EXERCISE GOAL:
Only the lines from the one with "red bowl: 2 -> 3" through the end of the material are wanted, copied exactly and with the pictures left out.

PROVIDED INFORMATION:
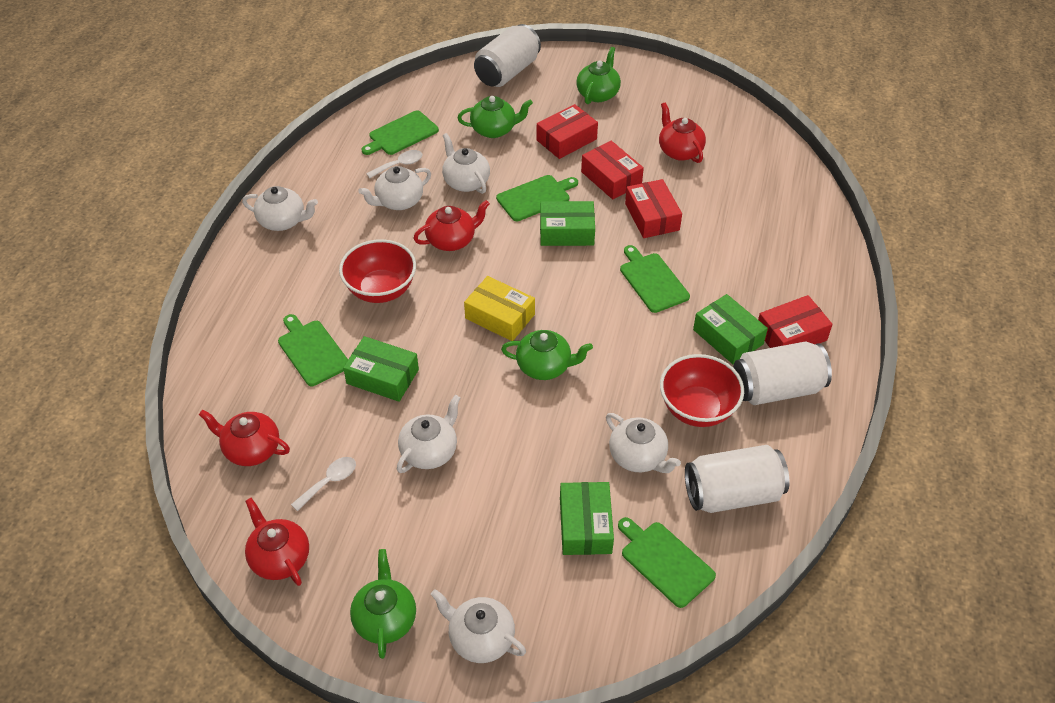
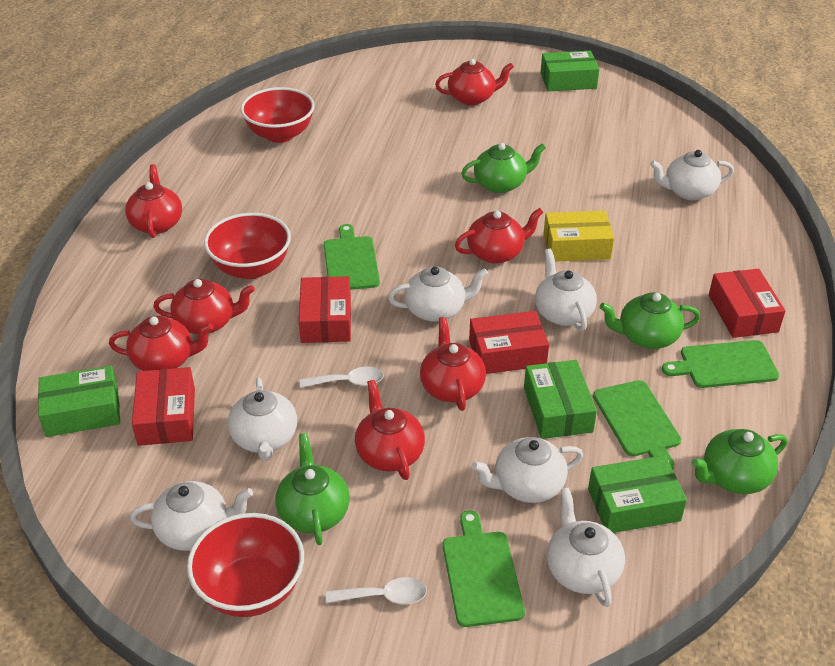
green cutting board: 5 -> 4
red bowl: 2 -> 3
red teapot: 4 -> 7
white can: 3 -> 0
white teapot: 6 -> 7

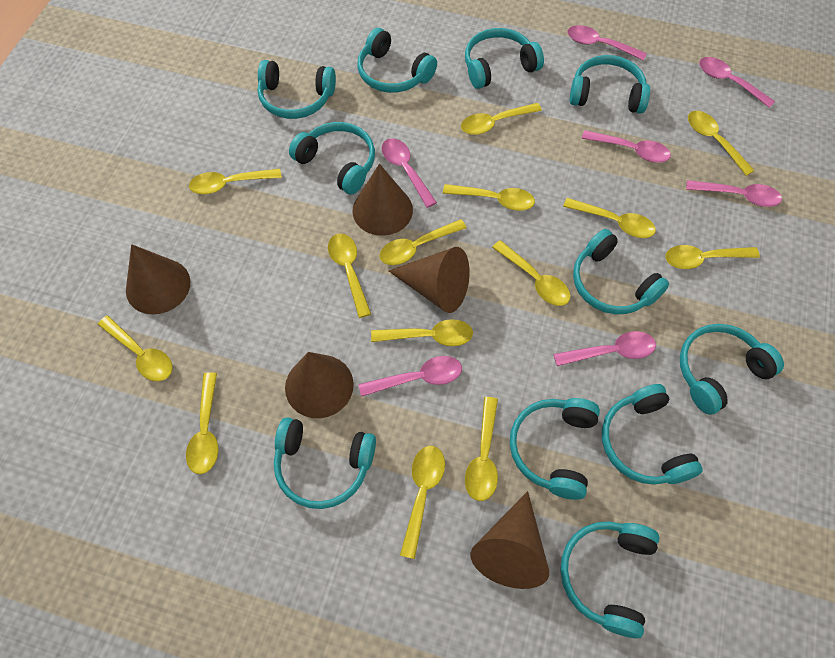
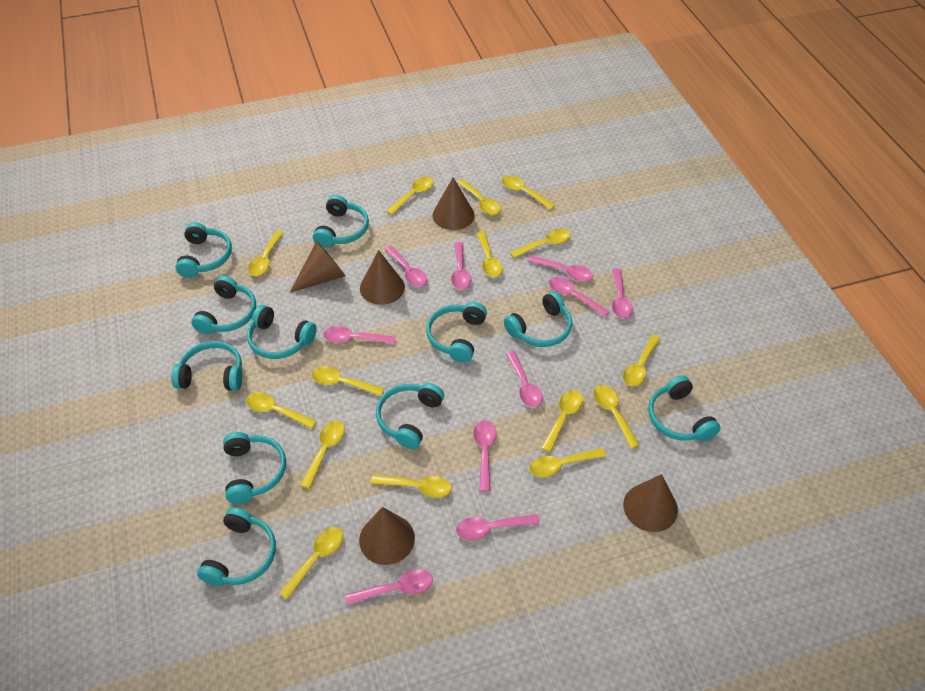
pink spoon: 7 -> 10
yellow spoon: 14 -> 15

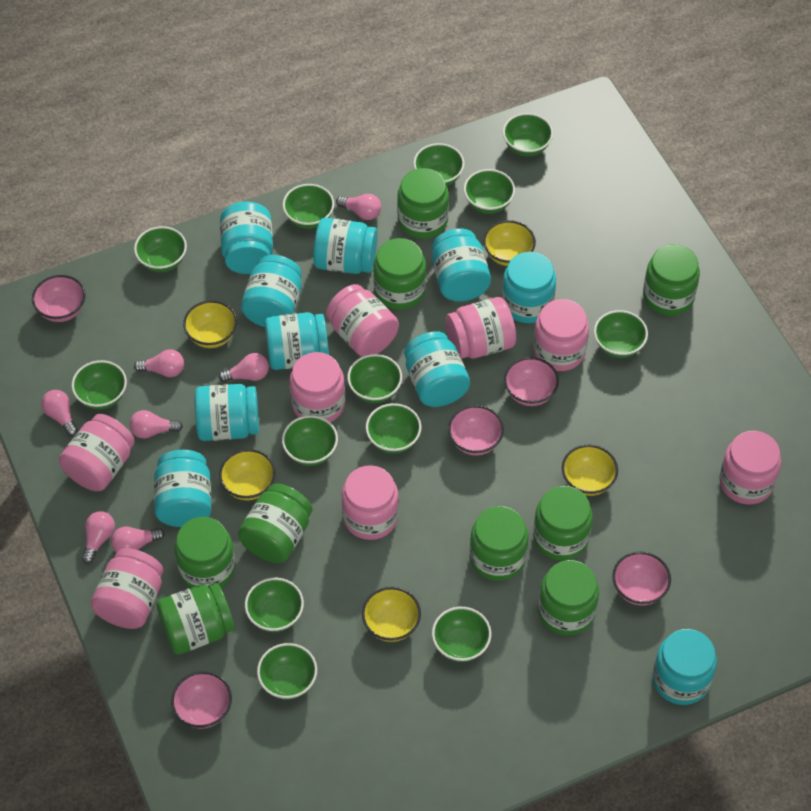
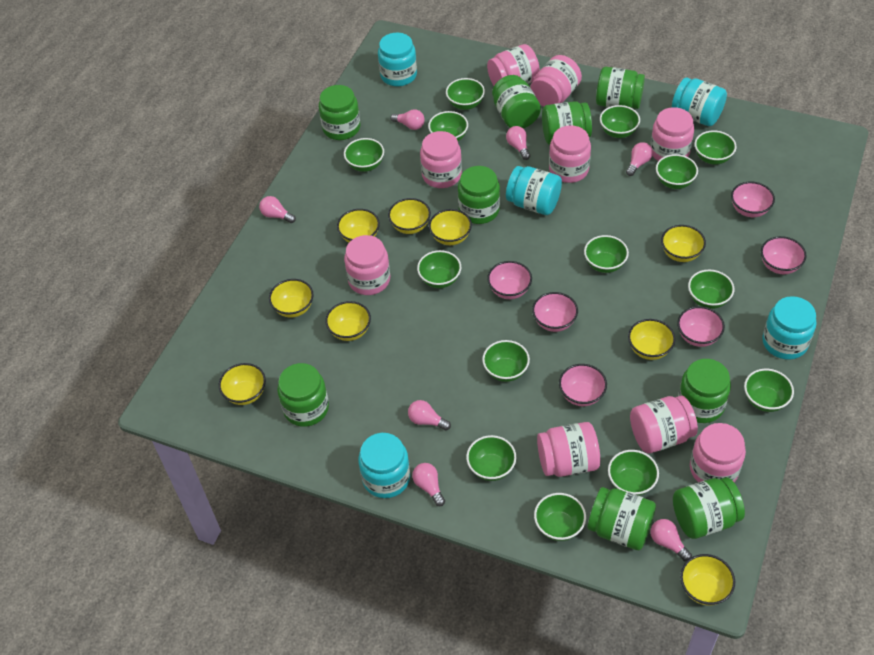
green bowl: 13 -> 14
pink bowl: 5 -> 6
pink jar: 8 -> 9
turquoise jar: 10 -> 5
yellow bowl: 5 -> 9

EXERCISE ANSWER:
red bowl: 2 -> 3
red teapot: 4 -> 7
white can: 3 -> 0
white teapot: 6 -> 7

pink spoon: 7 -> 10
yellow spoon: 14 -> 15

green bowl: 13 -> 14
pink bowl: 5 -> 6
pink jar: 8 -> 9
turquoise jar: 10 -> 5
yellow bowl: 5 -> 9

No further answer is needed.